### The input
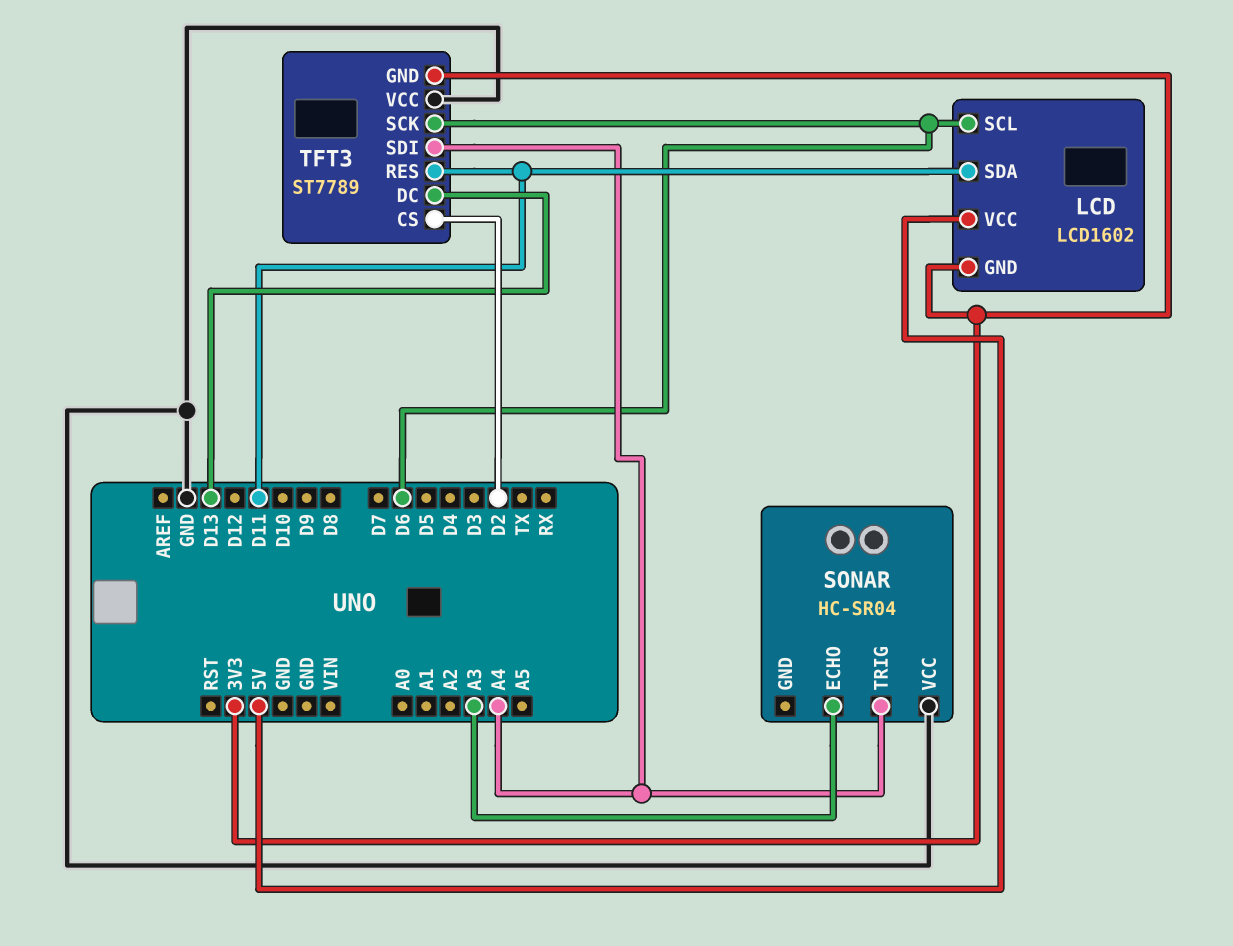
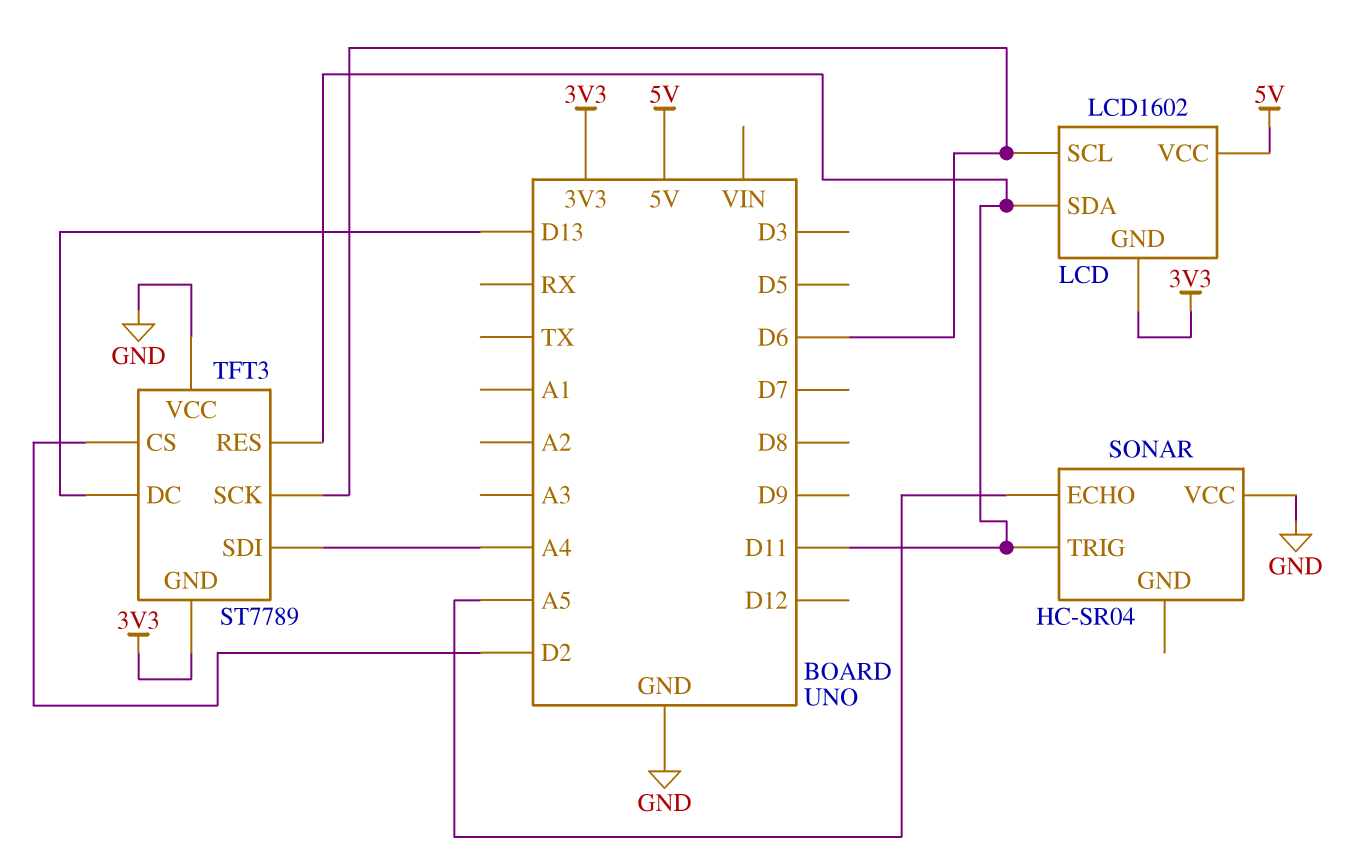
SONAR pin ECHO: A3 -> A5
SONAR pin TRIG: A4 -> D11

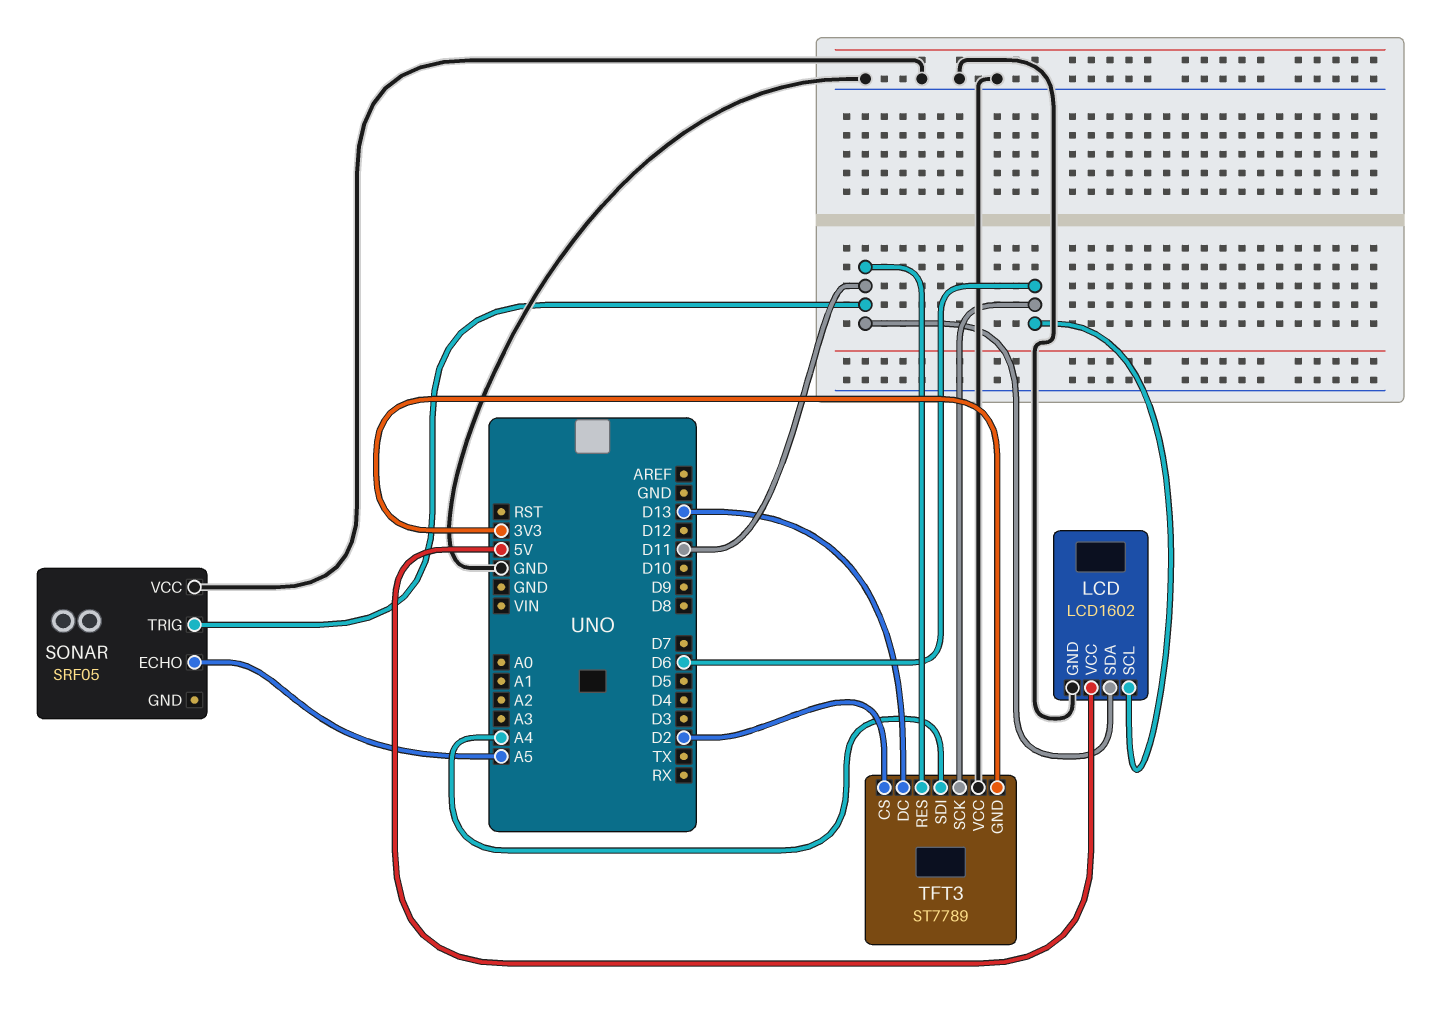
LCD pin GND: 3V3 -> GND
SONAR: HC-SR04 -> SRF05

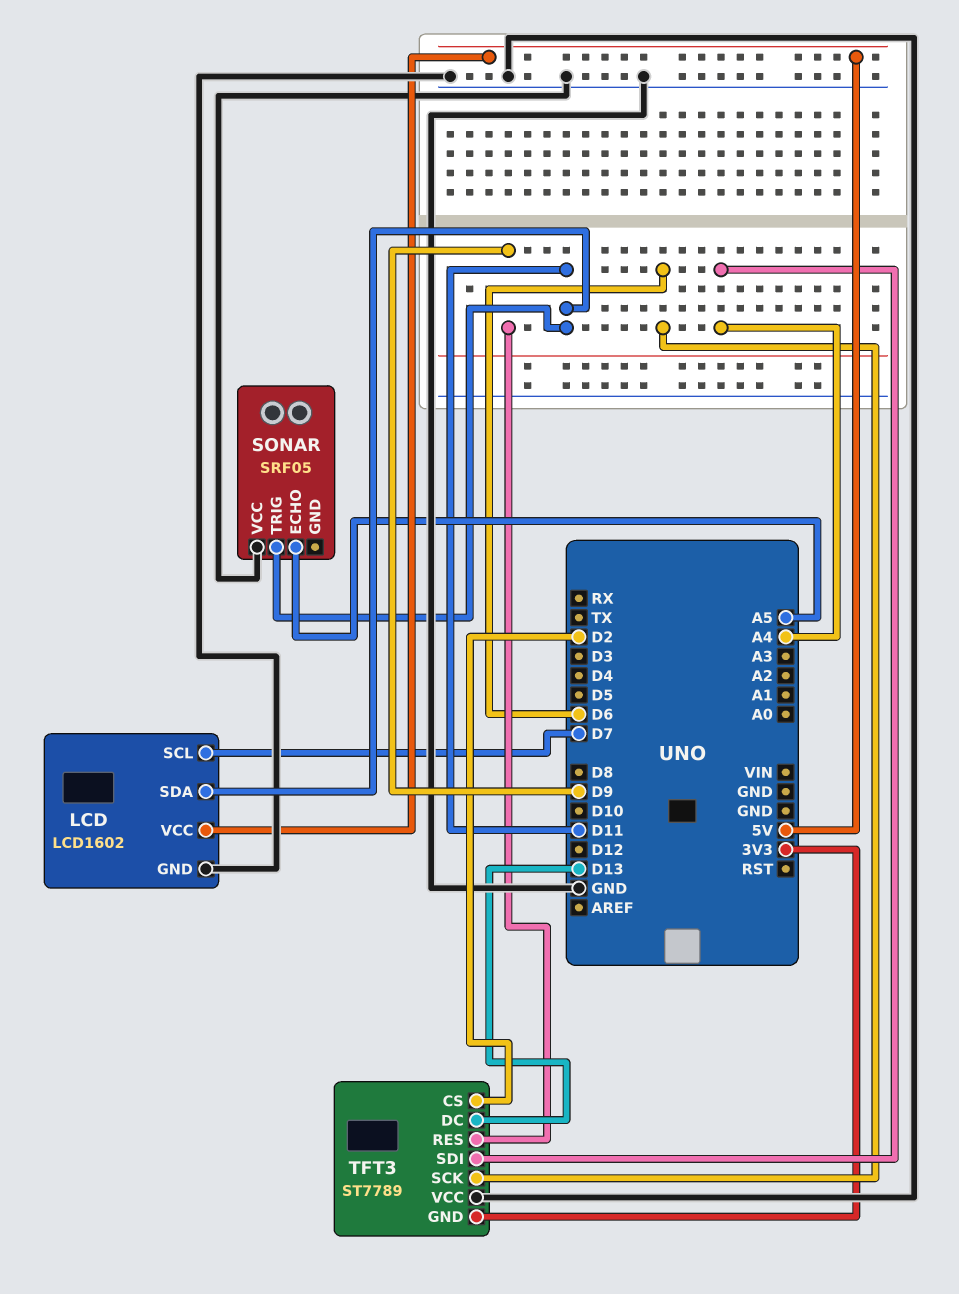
LCD pin SCL: D6 -> D7
TFT3 pin RES: D11 -> D9

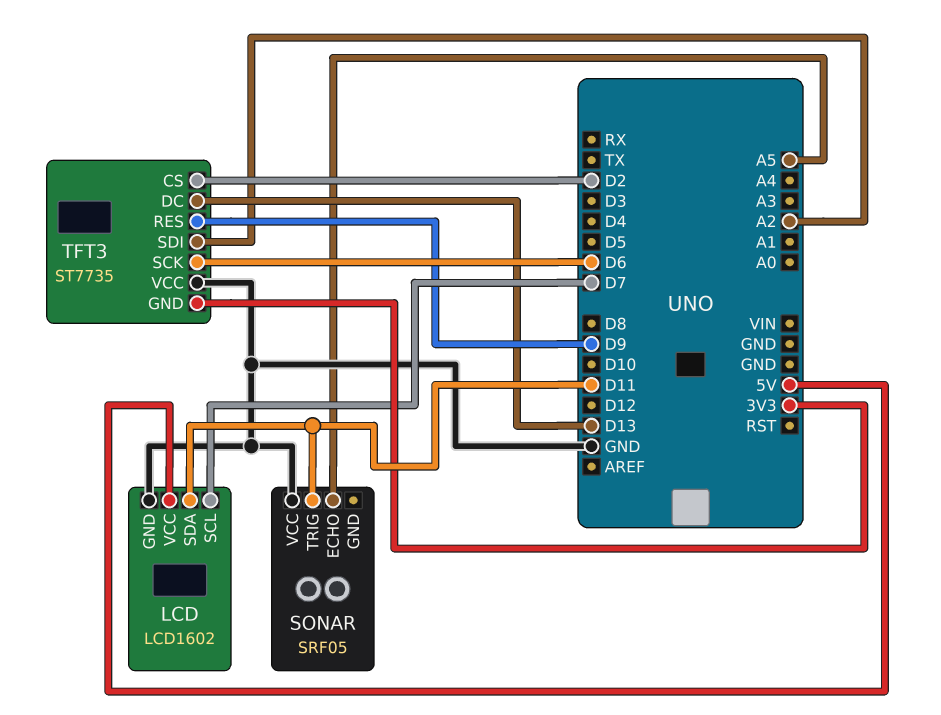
TFT3: ST7789 -> ST7735
TFT3 pin SDI: A4 -> A2

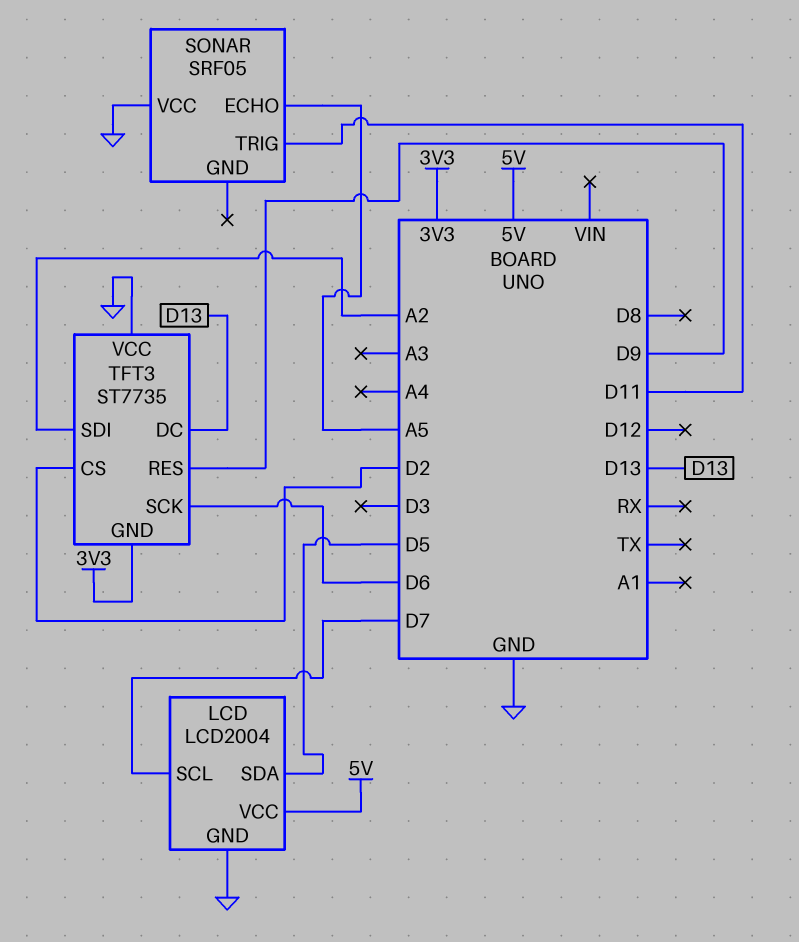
LCD: LCD1602 -> LCD2004
LCD pin SDA: D11 -> D5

### What to produce
Output the data exactly. Leave every picture out.

### Written response
SONAR pin ECHO: A3 -> A5
SONAR pin TRIG: A4 -> D11

LCD pin GND: 3V3 -> GND
SONAR: HC-SR04 -> SRF05

LCD pin SCL: D6 -> D7
TFT3 pin RES: D11 -> D9

TFT3: ST7789 -> ST7735
TFT3 pin SDI: A4 -> A2

LCD: LCD1602 -> LCD2004
LCD pin SDA: D11 -> D5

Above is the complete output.